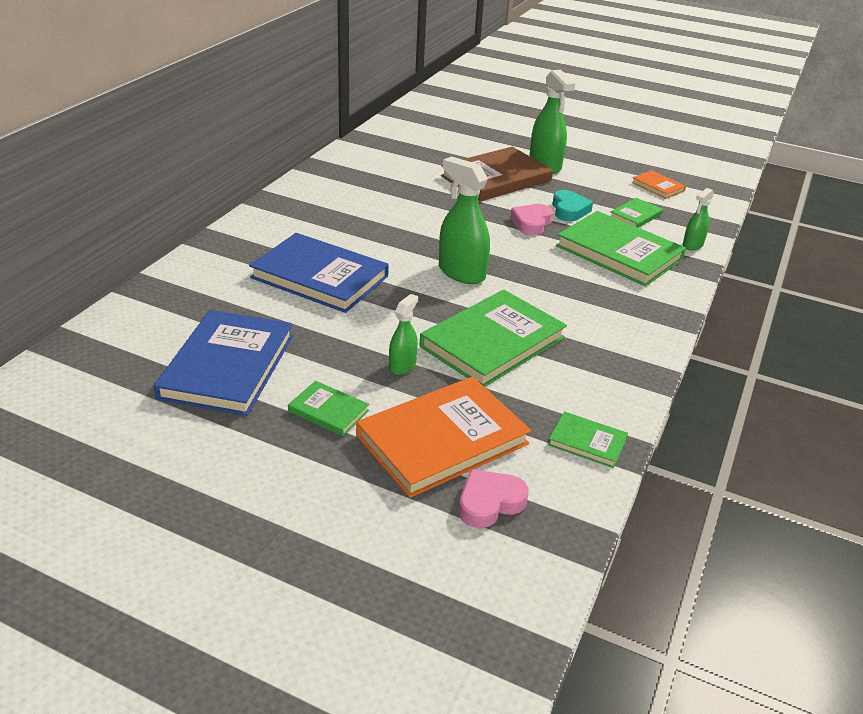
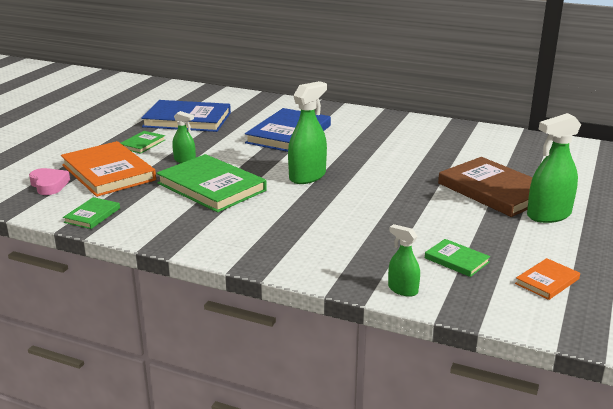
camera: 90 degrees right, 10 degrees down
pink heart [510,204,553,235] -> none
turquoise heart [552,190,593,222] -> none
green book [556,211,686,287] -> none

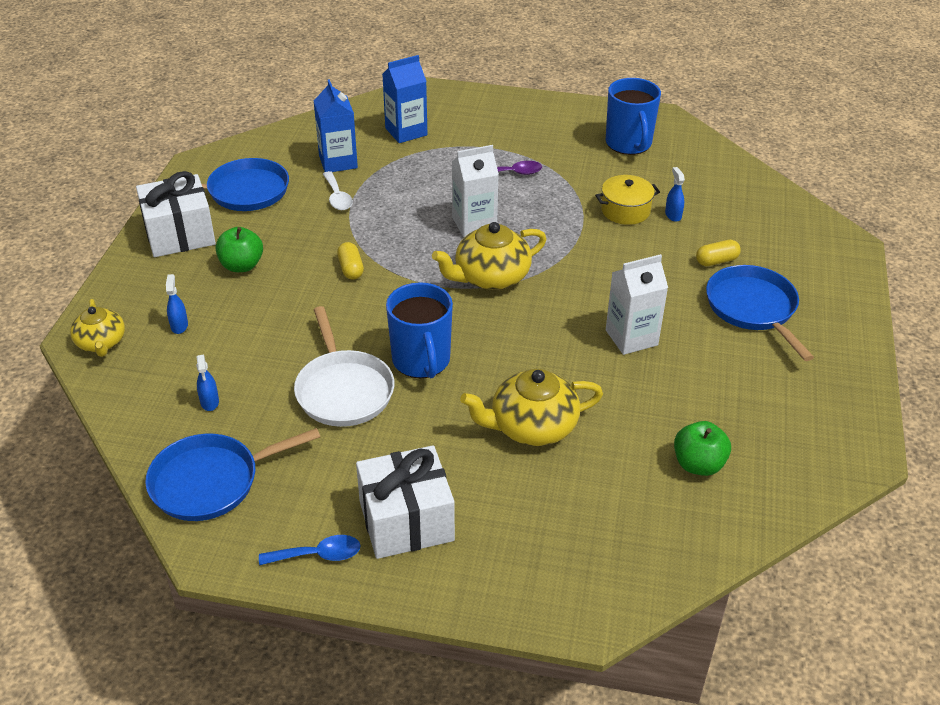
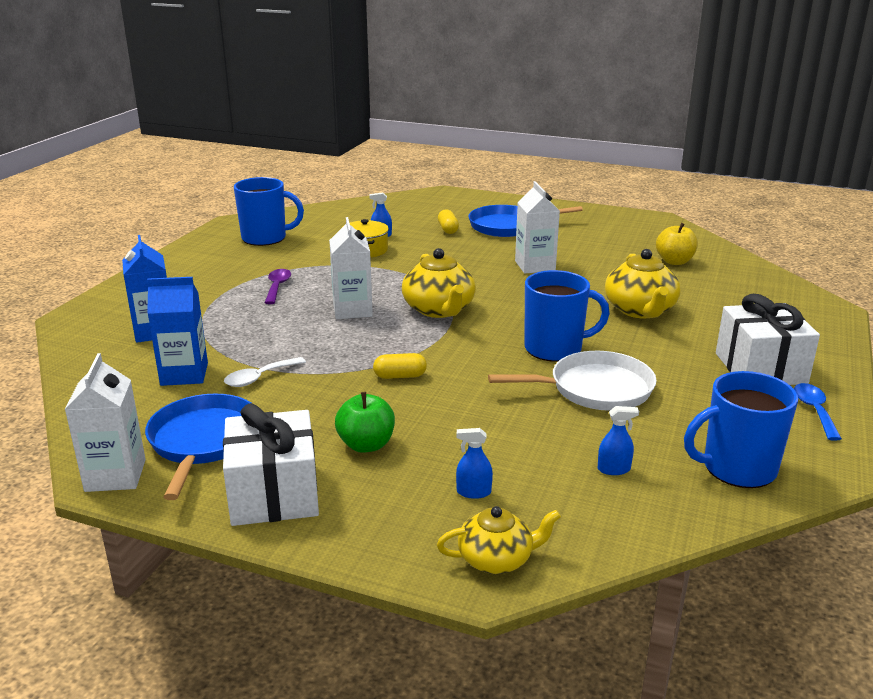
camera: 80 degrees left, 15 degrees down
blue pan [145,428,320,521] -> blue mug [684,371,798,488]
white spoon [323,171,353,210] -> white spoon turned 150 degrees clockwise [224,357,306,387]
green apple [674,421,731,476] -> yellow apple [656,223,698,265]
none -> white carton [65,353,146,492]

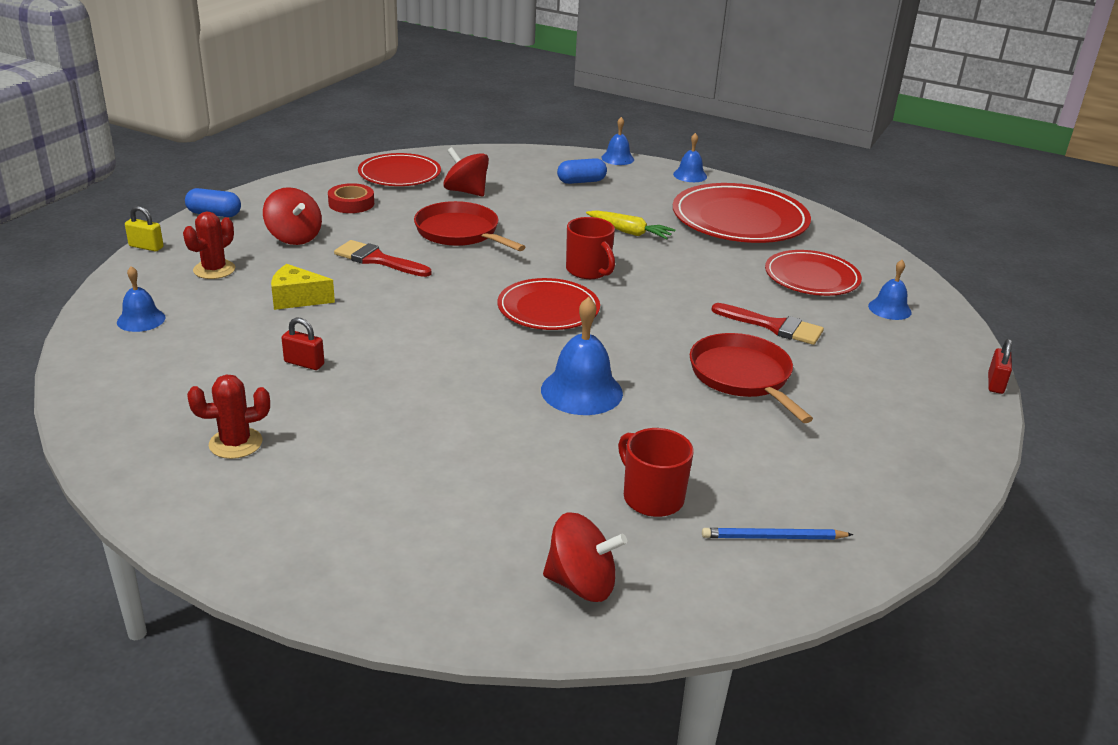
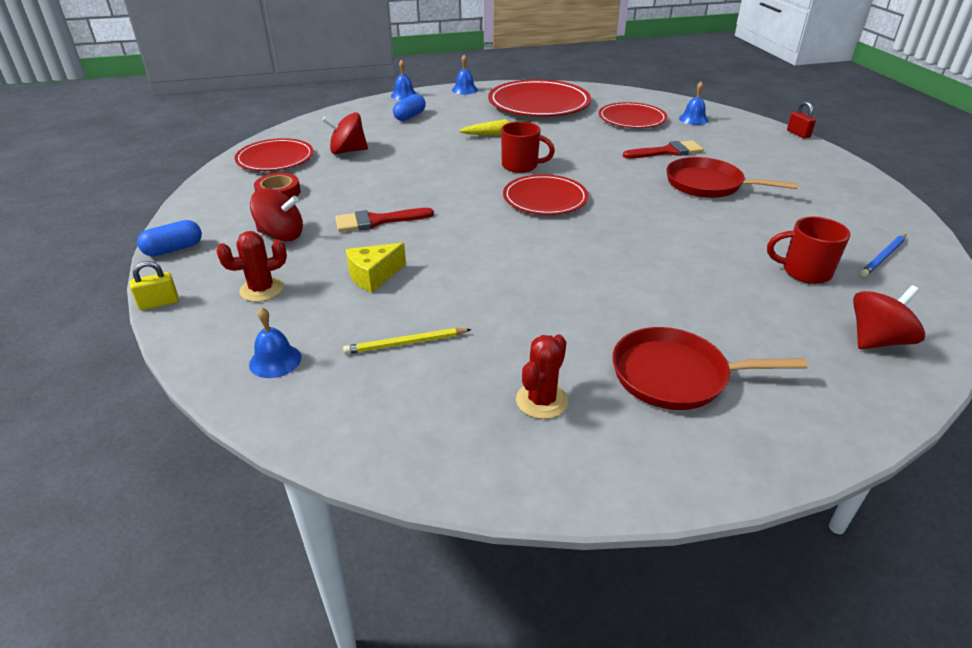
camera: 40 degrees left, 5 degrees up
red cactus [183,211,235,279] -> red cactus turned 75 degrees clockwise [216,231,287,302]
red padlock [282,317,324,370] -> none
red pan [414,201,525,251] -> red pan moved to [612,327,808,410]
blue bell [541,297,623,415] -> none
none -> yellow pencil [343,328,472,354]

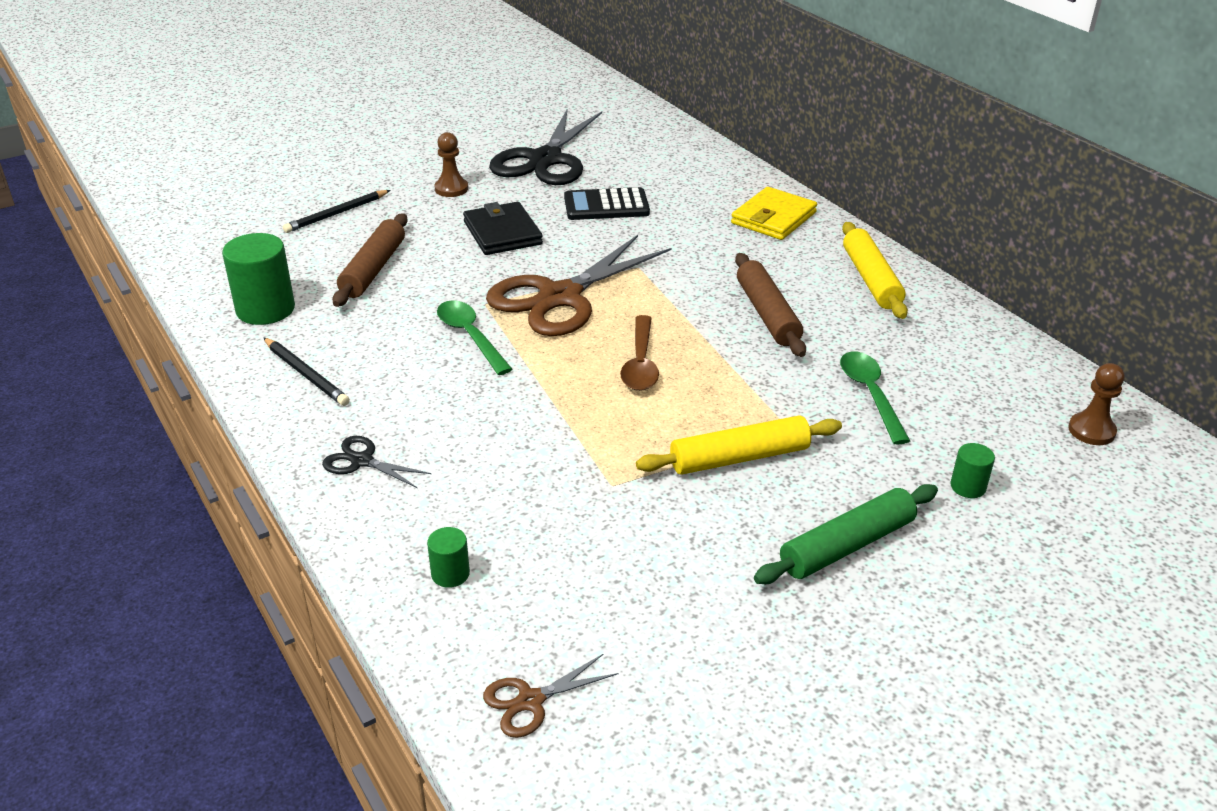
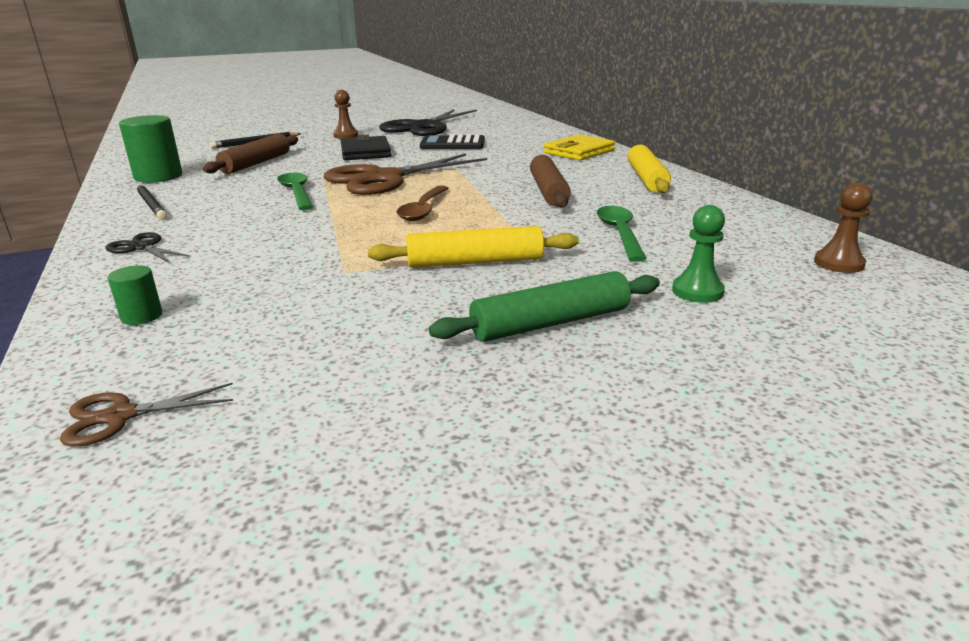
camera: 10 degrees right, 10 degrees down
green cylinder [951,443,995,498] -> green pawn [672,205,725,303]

_ _ _ _

* _WHAT YOU ARE ASKED TO DO_
Go through the listing above and pull out each line containing the word "turned".

* _SOLUTION FOR THIS PROBLEM_
white spoon [323,171,353,210] -> white spoon turned 150 degrees clockwise [224,357,306,387]
red cactus [183,211,235,279] -> red cactus turned 75 degrees clockwise [216,231,287,302]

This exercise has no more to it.